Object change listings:
--- START ---
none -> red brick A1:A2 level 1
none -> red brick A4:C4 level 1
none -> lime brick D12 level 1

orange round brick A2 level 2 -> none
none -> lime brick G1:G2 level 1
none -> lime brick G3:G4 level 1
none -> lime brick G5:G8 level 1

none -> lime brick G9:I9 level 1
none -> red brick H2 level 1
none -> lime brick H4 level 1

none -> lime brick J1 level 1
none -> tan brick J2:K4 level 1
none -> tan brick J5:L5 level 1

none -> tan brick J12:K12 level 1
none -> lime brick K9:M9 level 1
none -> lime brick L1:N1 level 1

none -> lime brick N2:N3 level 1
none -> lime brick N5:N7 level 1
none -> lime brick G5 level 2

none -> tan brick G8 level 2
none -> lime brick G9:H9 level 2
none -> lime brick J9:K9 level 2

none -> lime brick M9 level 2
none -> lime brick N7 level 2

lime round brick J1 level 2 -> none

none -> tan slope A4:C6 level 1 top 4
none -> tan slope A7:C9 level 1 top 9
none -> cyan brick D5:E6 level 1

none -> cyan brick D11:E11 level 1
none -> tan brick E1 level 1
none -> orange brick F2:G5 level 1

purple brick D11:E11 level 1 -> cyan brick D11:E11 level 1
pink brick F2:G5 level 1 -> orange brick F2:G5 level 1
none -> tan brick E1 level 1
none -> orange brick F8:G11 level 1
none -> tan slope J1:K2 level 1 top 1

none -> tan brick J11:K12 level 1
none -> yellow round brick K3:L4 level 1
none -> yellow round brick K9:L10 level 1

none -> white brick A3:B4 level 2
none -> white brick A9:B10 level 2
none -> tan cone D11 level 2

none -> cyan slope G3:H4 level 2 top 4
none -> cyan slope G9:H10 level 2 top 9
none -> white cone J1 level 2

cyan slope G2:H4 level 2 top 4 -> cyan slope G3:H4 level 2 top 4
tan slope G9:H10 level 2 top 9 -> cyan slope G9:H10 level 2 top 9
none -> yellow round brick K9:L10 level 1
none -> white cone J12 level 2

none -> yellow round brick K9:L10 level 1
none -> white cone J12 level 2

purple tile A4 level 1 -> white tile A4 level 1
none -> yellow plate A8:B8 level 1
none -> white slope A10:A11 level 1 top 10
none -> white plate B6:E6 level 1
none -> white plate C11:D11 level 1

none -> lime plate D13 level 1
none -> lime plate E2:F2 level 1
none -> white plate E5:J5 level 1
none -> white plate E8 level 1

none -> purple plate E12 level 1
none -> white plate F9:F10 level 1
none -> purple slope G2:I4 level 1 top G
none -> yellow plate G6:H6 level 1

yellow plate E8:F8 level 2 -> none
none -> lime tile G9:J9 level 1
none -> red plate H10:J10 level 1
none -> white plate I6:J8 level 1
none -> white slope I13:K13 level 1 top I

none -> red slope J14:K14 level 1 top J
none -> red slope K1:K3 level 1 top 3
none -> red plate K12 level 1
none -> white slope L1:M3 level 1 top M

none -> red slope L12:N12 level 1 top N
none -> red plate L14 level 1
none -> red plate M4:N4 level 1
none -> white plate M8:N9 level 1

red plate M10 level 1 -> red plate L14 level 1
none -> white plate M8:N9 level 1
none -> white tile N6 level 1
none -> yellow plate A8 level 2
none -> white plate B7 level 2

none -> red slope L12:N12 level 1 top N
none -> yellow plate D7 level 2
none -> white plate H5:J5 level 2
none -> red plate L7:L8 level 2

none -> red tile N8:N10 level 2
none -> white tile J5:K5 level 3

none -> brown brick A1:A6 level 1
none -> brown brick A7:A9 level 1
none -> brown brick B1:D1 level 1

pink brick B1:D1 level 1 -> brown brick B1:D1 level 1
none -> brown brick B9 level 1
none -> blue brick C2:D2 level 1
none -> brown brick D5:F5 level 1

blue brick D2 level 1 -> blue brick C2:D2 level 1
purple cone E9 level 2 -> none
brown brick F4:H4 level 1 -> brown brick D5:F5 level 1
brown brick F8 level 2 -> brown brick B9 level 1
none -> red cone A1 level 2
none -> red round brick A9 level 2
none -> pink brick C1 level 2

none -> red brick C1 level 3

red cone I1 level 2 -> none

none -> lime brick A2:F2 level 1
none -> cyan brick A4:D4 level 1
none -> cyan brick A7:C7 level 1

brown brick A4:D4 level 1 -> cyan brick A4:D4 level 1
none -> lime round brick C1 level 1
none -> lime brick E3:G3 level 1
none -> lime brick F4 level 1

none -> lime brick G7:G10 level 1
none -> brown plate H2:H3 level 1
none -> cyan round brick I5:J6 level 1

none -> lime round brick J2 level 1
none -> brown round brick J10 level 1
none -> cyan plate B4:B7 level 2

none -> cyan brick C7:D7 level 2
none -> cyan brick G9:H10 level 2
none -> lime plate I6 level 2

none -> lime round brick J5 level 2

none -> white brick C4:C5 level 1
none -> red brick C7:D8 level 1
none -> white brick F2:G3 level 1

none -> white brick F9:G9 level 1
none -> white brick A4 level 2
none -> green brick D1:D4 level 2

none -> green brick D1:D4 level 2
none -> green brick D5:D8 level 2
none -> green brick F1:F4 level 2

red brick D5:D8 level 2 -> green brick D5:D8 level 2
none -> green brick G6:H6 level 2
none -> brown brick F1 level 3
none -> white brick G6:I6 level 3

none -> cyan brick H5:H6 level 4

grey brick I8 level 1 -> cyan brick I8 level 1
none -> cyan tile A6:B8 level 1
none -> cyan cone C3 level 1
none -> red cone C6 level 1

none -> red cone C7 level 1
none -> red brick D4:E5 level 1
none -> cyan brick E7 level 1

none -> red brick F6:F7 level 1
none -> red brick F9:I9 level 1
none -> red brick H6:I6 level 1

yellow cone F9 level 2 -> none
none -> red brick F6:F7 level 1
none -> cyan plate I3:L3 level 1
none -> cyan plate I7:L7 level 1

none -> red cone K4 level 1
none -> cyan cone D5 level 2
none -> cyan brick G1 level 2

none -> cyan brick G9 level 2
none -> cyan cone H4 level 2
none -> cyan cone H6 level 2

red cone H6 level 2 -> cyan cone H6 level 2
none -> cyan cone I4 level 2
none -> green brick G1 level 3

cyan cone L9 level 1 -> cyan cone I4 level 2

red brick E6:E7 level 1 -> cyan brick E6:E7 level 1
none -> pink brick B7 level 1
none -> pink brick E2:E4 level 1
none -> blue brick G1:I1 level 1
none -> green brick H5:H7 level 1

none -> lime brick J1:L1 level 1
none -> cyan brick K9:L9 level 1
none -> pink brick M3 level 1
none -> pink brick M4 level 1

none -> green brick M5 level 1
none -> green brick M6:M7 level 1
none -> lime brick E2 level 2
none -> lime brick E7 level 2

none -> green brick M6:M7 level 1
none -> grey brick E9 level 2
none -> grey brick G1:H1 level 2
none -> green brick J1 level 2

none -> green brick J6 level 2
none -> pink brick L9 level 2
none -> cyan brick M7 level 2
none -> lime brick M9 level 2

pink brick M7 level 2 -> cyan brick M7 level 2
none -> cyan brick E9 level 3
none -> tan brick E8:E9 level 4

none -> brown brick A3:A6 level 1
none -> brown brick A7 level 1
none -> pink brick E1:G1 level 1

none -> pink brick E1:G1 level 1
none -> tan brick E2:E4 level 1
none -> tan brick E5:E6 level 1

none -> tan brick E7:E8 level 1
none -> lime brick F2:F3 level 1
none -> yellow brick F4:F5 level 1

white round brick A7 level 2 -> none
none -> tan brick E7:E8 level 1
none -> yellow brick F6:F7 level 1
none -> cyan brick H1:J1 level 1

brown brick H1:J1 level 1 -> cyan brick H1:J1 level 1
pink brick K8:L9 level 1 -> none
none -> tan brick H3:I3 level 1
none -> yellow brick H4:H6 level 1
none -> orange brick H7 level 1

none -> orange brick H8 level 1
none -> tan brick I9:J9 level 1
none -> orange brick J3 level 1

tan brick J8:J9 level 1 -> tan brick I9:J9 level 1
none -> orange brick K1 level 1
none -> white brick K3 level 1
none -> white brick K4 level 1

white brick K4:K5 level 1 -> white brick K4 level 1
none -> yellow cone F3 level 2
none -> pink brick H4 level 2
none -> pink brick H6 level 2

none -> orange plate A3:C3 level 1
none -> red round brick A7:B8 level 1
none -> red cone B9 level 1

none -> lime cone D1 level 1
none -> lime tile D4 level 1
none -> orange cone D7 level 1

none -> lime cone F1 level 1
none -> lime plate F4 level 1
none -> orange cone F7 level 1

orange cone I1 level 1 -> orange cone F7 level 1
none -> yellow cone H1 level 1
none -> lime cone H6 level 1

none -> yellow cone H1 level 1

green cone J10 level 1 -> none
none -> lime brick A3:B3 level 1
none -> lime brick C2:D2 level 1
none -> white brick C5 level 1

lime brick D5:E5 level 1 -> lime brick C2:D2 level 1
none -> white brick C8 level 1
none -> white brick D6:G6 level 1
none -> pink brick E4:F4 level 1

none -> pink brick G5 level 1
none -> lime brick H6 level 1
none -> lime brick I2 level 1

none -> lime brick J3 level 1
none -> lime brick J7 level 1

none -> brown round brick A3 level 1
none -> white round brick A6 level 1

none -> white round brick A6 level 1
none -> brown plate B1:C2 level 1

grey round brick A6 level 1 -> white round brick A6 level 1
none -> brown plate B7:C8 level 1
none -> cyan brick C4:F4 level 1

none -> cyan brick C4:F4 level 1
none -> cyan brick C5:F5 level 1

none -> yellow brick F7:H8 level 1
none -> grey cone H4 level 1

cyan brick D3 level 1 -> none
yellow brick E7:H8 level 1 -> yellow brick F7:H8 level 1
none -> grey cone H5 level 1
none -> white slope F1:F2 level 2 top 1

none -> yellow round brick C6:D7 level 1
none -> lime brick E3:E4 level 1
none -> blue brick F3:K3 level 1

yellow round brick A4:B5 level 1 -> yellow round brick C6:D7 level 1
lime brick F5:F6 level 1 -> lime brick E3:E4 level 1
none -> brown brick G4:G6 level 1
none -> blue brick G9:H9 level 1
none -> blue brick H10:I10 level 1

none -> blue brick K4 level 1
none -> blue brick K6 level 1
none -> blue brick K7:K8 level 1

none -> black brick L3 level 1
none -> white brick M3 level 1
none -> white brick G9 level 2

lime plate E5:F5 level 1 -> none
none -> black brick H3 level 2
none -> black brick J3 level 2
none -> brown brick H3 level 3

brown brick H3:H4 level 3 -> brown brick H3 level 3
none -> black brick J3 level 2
--- END ---
# WHAT NEEDS TO BE DONE
Only the lines above from the one with "none -> tan brick J11:K12 level 1" up to and including the one with "none -> purple plate E12 level 1" should be repeated, exactly as written.

# SOLUTION BELOW
none -> tan brick J11:K12 level 1
none -> yellow round brick K3:L4 level 1
none -> yellow round brick K9:L10 level 1

none -> white brick A3:B4 level 2
none -> white brick A9:B10 level 2
none -> tan cone D11 level 2

none -> cyan slope G3:H4 level 2 top 4
none -> cyan slope G9:H10 level 2 top 9
none -> white cone J1 level 2

cyan slope G2:H4 level 2 top 4 -> cyan slope G3:H4 level 2 top 4
tan slope G9:H10 level 2 top 9 -> cyan slope G9:H10 level 2 top 9
none -> yellow round brick K9:L10 level 1
none -> white cone J12 level 2

none -> yellow round brick K9:L10 level 1
none -> white cone J12 level 2

purple tile A4 level 1 -> white tile A4 level 1
none -> yellow plate A8:B8 level 1
none -> white slope A10:A11 level 1 top 10
none -> white plate B6:E6 level 1
none -> white plate C11:D11 level 1

none -> lime plate D13 level 1
none -> lime plate E2:F2 level 1
none -> white plate E5:J5 level 1
none -> white plate E8 level 1

none -> purple plate E12 level 1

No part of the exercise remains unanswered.